(EXCERPTED DATA begins)

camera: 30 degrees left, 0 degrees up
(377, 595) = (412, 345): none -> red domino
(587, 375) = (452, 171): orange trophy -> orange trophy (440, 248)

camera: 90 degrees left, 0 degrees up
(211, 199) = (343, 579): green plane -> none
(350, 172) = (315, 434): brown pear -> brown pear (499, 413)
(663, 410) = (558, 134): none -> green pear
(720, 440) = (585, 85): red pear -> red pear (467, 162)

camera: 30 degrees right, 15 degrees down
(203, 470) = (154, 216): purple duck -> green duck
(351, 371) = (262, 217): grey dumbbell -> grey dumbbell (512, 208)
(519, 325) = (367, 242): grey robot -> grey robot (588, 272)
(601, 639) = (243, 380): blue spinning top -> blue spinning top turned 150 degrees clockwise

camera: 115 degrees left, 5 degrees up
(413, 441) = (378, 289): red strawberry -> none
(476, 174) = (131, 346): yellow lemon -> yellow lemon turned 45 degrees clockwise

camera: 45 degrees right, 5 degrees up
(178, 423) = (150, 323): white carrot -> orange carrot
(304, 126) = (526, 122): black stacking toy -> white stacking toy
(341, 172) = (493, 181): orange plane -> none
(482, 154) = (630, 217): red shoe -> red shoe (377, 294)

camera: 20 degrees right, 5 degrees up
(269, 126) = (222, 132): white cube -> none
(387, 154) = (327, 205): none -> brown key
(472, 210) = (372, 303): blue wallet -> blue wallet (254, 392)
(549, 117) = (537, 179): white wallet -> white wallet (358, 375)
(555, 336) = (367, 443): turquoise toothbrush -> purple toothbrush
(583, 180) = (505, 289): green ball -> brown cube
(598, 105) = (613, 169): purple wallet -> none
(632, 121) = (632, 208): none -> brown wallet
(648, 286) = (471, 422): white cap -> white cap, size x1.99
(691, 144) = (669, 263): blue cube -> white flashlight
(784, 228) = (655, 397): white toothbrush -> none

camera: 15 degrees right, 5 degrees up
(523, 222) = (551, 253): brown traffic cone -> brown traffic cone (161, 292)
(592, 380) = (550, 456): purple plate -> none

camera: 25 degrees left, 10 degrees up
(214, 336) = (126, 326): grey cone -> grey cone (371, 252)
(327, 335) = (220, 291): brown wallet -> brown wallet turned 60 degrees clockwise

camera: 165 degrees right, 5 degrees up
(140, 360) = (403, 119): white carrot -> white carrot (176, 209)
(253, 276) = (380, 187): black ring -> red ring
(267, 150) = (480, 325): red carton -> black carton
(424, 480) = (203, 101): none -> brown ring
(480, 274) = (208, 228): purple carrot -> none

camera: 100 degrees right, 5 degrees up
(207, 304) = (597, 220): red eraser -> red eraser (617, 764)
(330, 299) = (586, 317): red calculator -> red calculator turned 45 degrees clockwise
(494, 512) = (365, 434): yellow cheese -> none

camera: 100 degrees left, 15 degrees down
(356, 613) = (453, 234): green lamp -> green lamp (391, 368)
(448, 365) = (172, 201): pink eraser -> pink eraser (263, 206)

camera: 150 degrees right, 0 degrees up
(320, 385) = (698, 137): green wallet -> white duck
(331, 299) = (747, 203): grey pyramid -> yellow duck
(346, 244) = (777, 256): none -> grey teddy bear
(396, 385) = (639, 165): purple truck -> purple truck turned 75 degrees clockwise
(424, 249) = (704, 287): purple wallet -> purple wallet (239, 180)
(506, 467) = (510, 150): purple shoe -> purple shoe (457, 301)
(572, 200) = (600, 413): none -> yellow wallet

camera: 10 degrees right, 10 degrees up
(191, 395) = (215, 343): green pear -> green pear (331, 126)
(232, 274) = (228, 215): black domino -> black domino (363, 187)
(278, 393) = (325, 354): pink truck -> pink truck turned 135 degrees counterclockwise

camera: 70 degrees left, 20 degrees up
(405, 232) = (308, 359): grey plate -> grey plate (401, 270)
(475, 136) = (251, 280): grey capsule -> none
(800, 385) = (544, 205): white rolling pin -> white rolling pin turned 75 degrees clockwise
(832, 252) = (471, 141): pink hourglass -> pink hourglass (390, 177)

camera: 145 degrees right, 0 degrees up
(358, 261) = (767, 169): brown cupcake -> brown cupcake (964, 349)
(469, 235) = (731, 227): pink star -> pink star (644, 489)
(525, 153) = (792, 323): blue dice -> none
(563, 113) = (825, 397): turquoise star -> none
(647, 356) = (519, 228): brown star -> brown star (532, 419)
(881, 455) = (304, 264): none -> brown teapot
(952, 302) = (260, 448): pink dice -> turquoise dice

(EXCERPTED DATA ends)

▶ TASK STATEMENT: Whenever a line in the records above contains the string "cone", copy that line.

▶ YOUR SOLUTION:
(523, 222) = (551, 253): brown traffic cone -> brown traffic cone (161, 292)
(214, 336) = (126, 326): grey cone -> grey cone (371, 252)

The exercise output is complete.